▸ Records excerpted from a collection
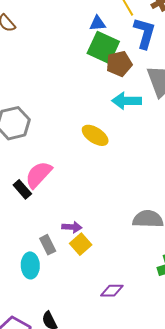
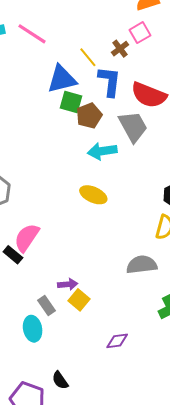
blue triangle: (98, 23) -> (62, 79), size x1.8
green square: (103, 47) -> (71, 102), size x0.7
yellow ellipse: (95, 135) -> (93, 195), moved

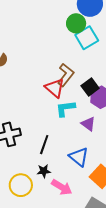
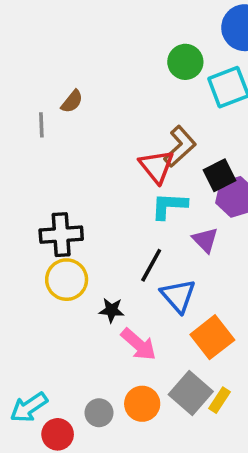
green circle: (76, 23) -> (185, 62), moved
black line: (44, 145) -> (151, 265), moved
yellow circle: (21, 185) -> (67, 280), moved

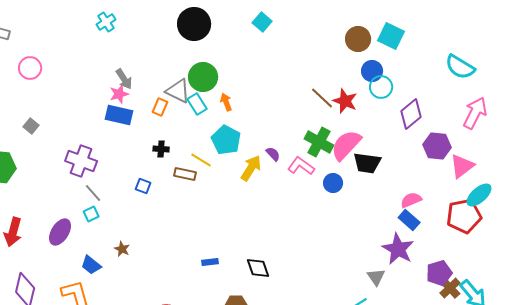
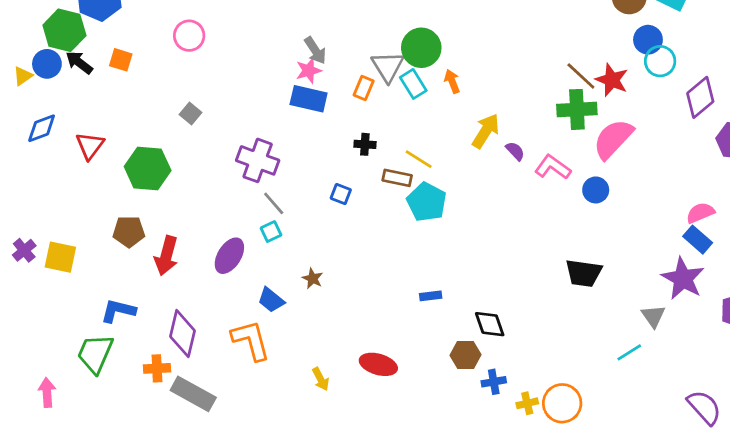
gray triangle: (178, 91) -> (388, 67), turned 32
cyan pentagon: (226, 140) -> (427, 202), moved
green cross: (319, 142) -> (577, 109), moved, turned -32
black trapezoid: (367, 163) -> (584, 273), moved
yellow arrow: (251, 168) -> (486, 131), moved
black diamond: (258, 268) -> (490, 324), moved

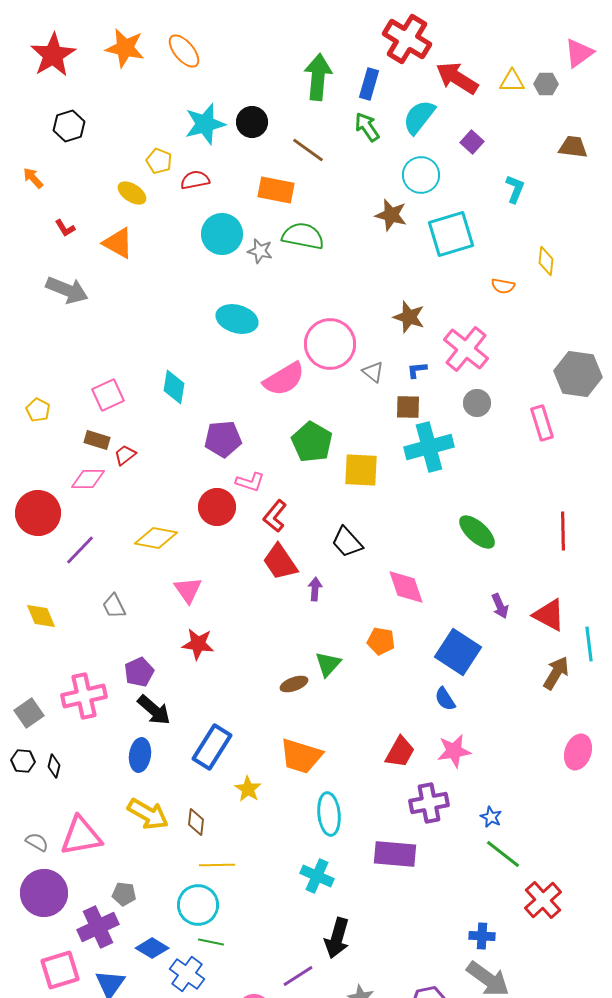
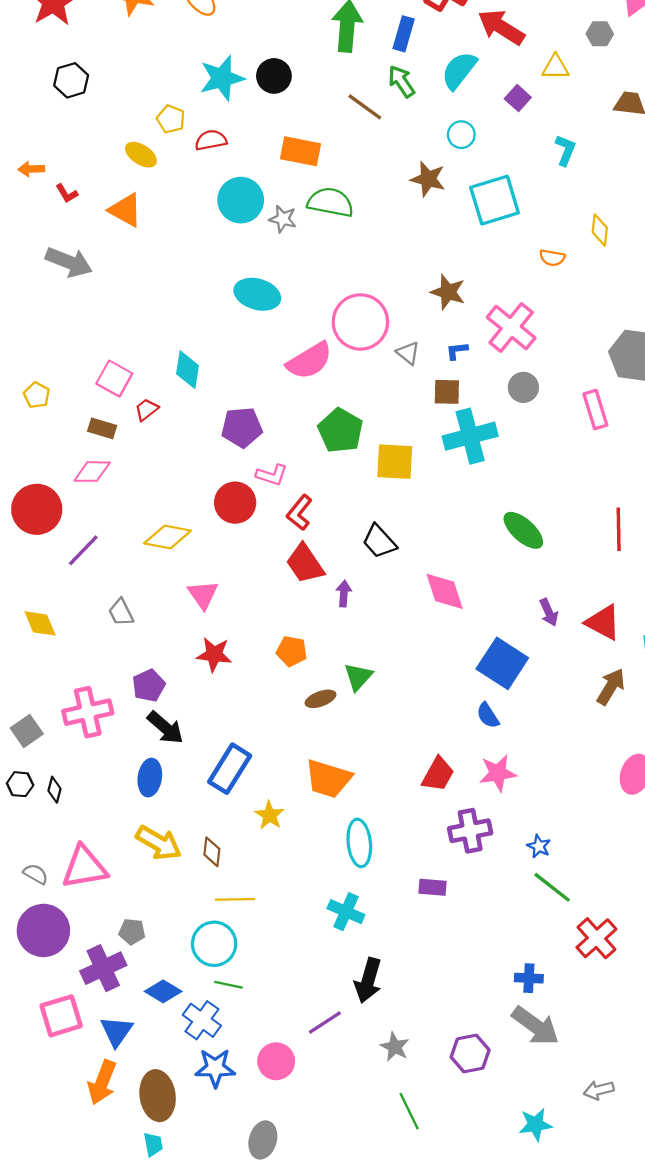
yellow triangle: (512, 81) -> (555, 67), moved
brown line: (308, 150) -> (365, 107), moved
cyan circle: (421, 175) -> (461, 135), size x0.7
orange arrow: (33, 178) -> (31, 169), moved, turned -50
pink square: (108, 395) -> (114, 379), turned -36
red trapezoid: (125, 455) -> (146, 410), moved
orange pentagon: (381, 641) -> (292, 651), moved
purple rectangle: (395, 854) -> (432, 887), size x0.6

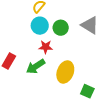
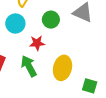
cyan circle: (40, 26) -> (15, 23), moved
green arrow: (36, 66) -> (29, 66), turned 102

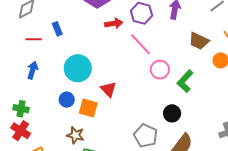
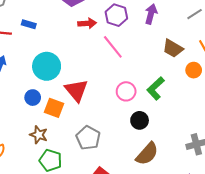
blue rectangle: (57, 29) -> (29, 24), turned -56
pink circle: (160, 70) -> (126, 91), moved
red triangle: (108, 89) -> (76, 90), size x1.4
gray pentagon: (146, 136) -> (88, 138), moved

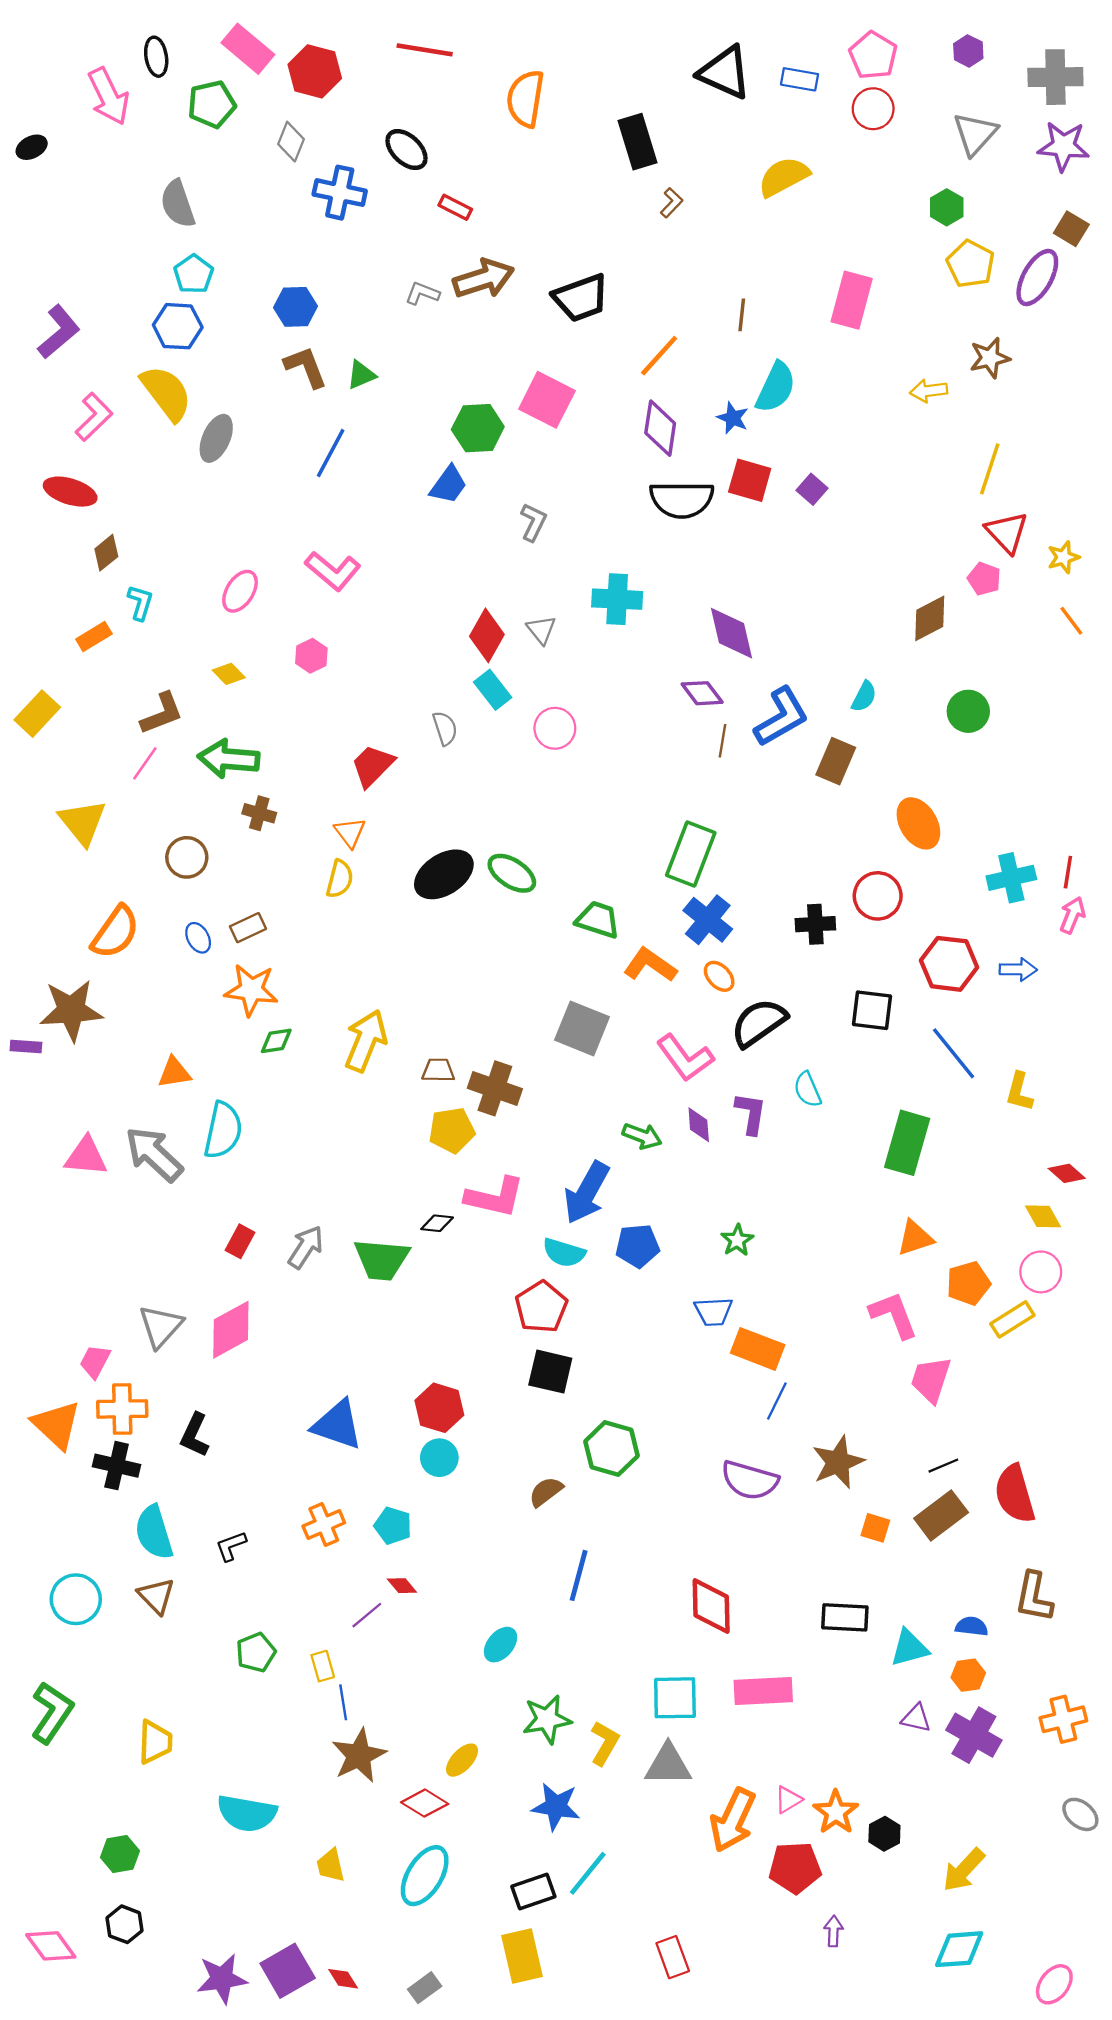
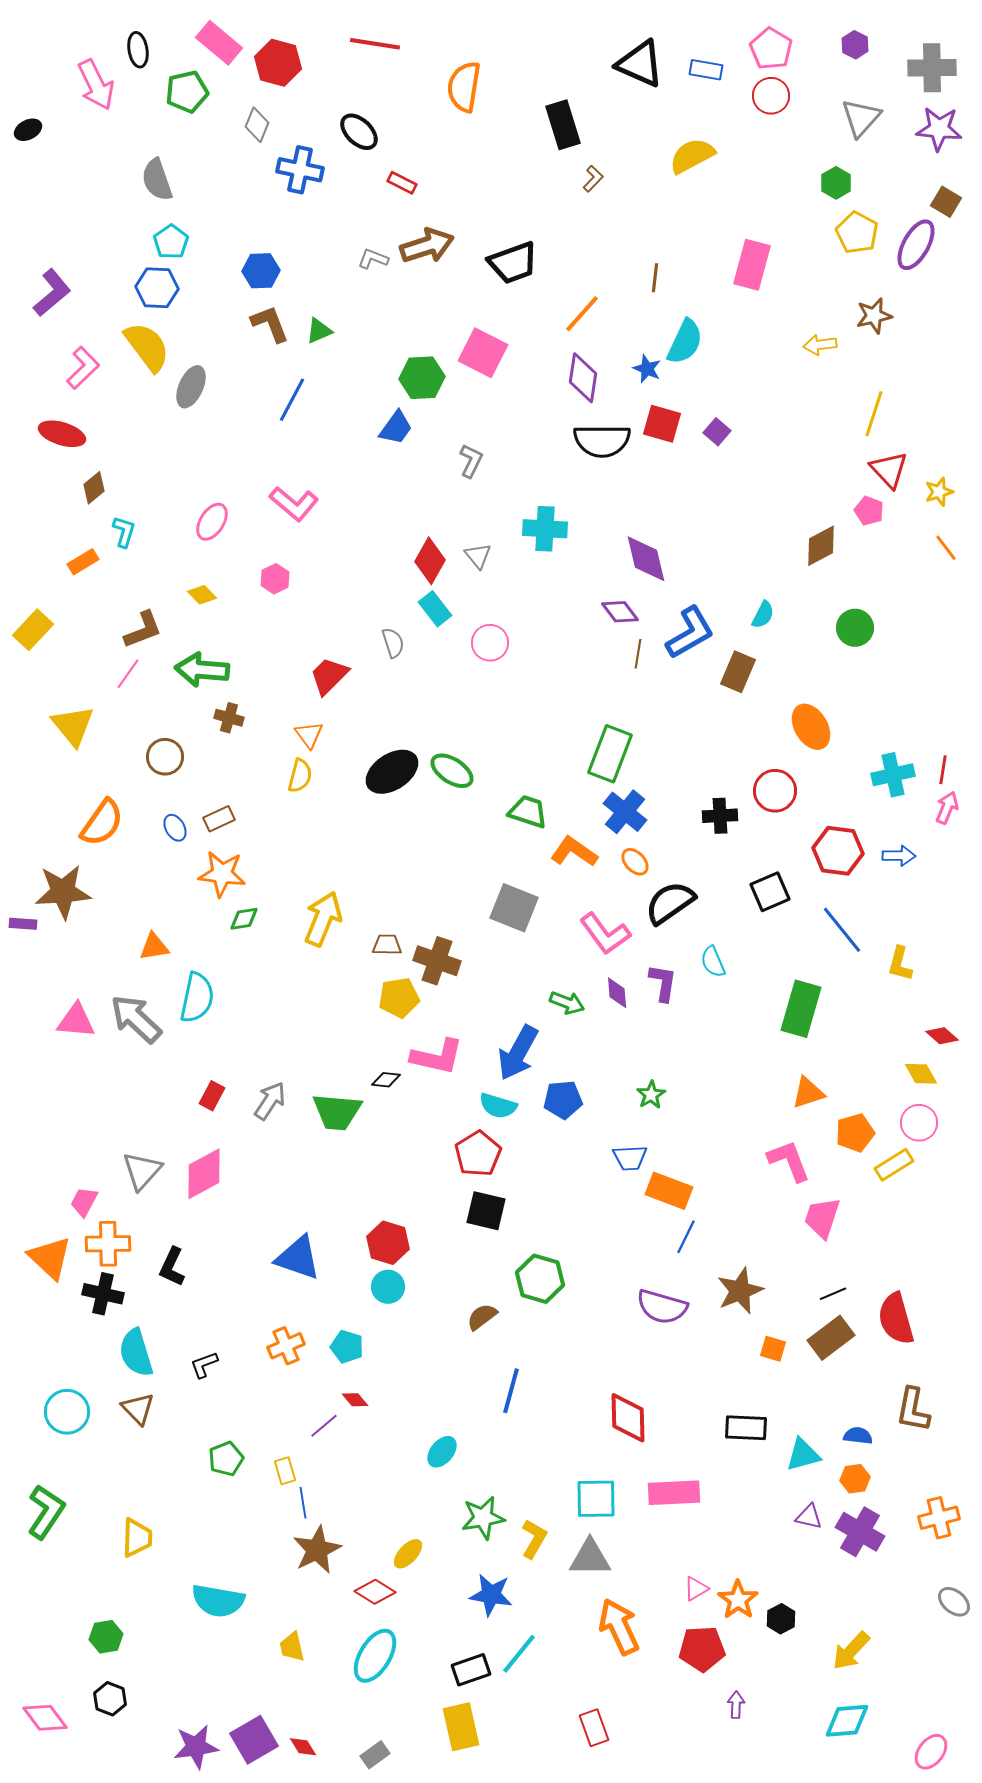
black square: (872, 1010) -> (770, 892), turned -30
orange arrow: (733, 1820) -> (619, 1627), moved, turned 130

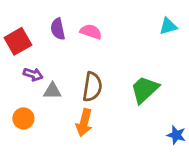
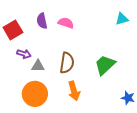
orange circle: (23, 118) -> (35, 94), moved, size x1.6
orange arrow: (84, 123) -> (74, 91), moved, turned -30

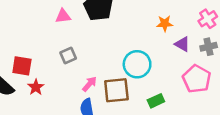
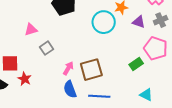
pink triangle: (63, 16) -> (31, 30), moved
cyan circle: (137, 64) -> (104, 22), moved
green rectangle: (156, 101) -> (136, 64), moved

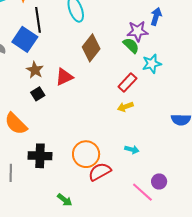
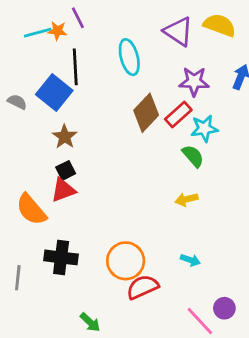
purple star: (138, 31) -> (194, 82), moved
green semicircle: (131, 45) -> (193, 156), moved
cyan star: (152, 64) -> (204, 128), moved
red triangle: (64, 77) -> (63, 190), moved
red rectangle: (127, 83) -> (178, 114), moved

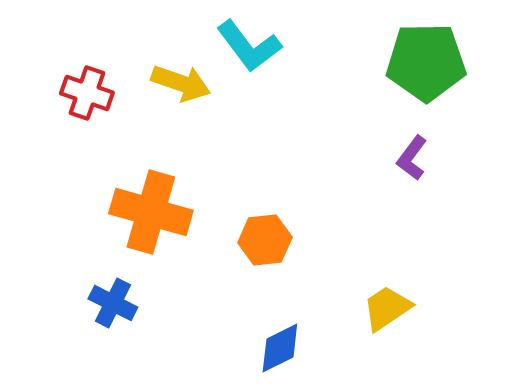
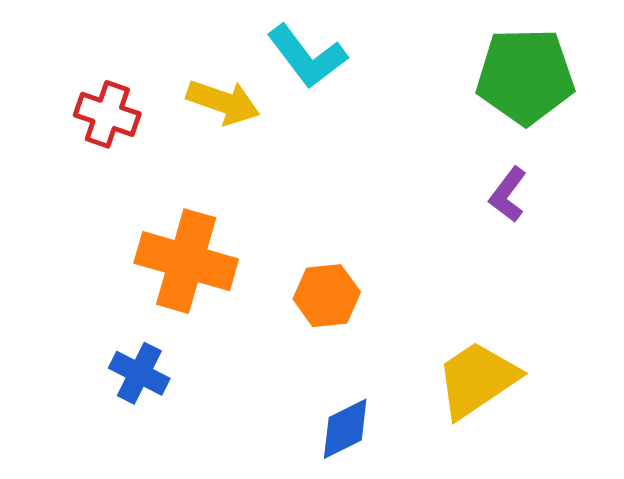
yellow trapezoid: (387, 308) -> (477, 379), size x1.4

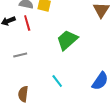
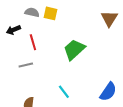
red line: (27, 23) -> (33, 42), moved

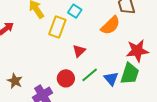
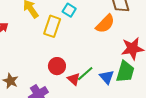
red triangle: (79, 51) -> (74, 79), moved, turned -32
red circle: (66, 78) -> (57, 66), moved

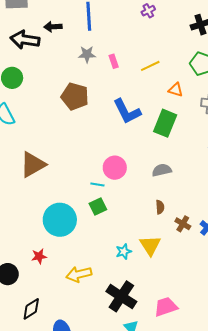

▸ About this task
Your response should contain each line of the entries above that holds the string "trapezoid".

▸ Written solution
black trapezoid: (367, 163) -> (584, 273), moved
red trapezoid: (125, 455) -> (146, 410), moved
yellow trapezoid: (387, 308) -> (477, 379), size x1.4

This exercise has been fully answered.